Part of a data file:
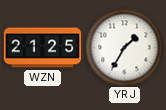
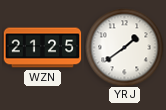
YRJ: 1:35 -> 1:39
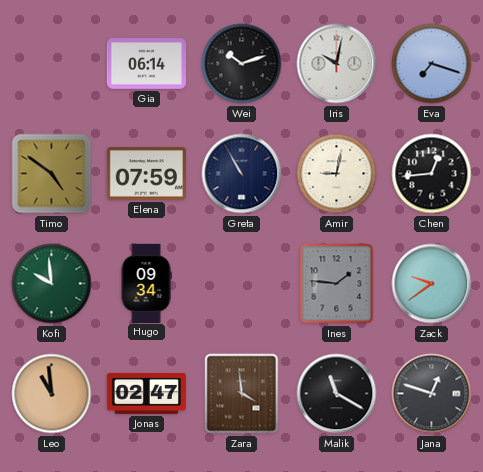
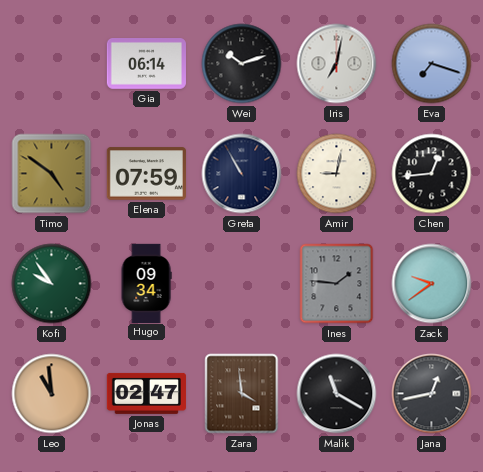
Iris: 10:02 -> 7:02
Kofi: 9:59 -> 9:54
Jana: 12:48 -> 12:43
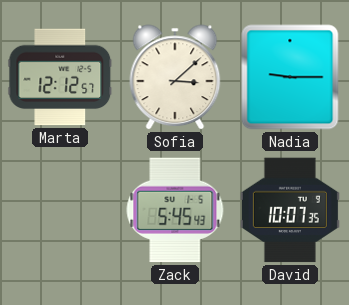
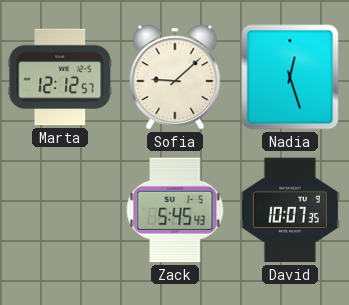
Sofia: 3:08 -> 9:08
Nadia: 9:15 -> 12:27
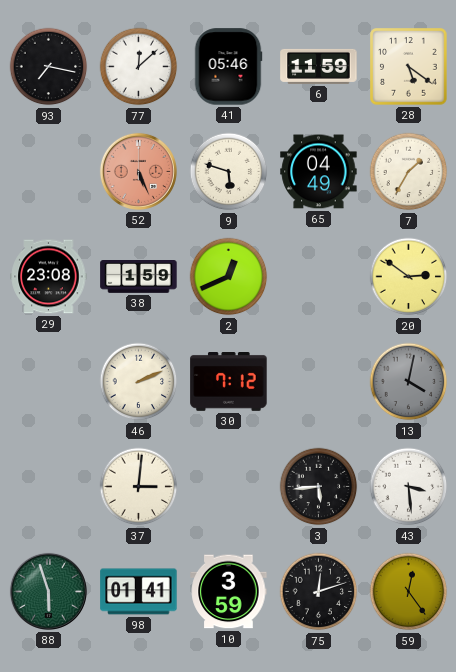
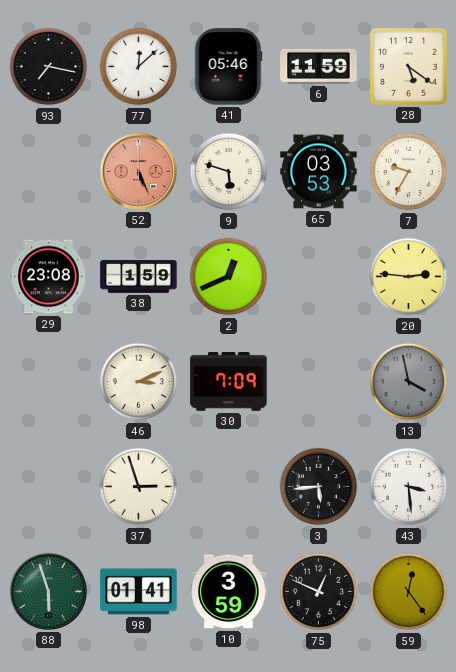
65: 04:49 -> 03:53
7: 1:35 -> 9:35
20: 2:51 -> 2:46
46: 2:11 -> 3:11
30: 7:12 -> 7:09
13: 4:02 -> 3:58
37: 3:01 -> 2:57
75: 12:12 -> 12:49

» To do: Reproduce the lines of the data above verbatim, omitting the pictures.

» Task output:
YRJ: 1:35 -> 1:39
Iris: 10:02 -> 7:02
Kofi: 9:59 -> 9:54
Jana: 12:48 -> 12:43
Sofia: 3:08 -> 9:08
Nadia: 9:15 -> 12:27
65: 04:49 -> 03:53
7: 1:35 -> 9:35
20: 2:51 -> 2:46
46: 2:11 -> 3:11
30: 7:12 -> 7:09
13: 4:02 -> 3:58
37: 3:01 -> 2:57
75: 12:12 -> 12:49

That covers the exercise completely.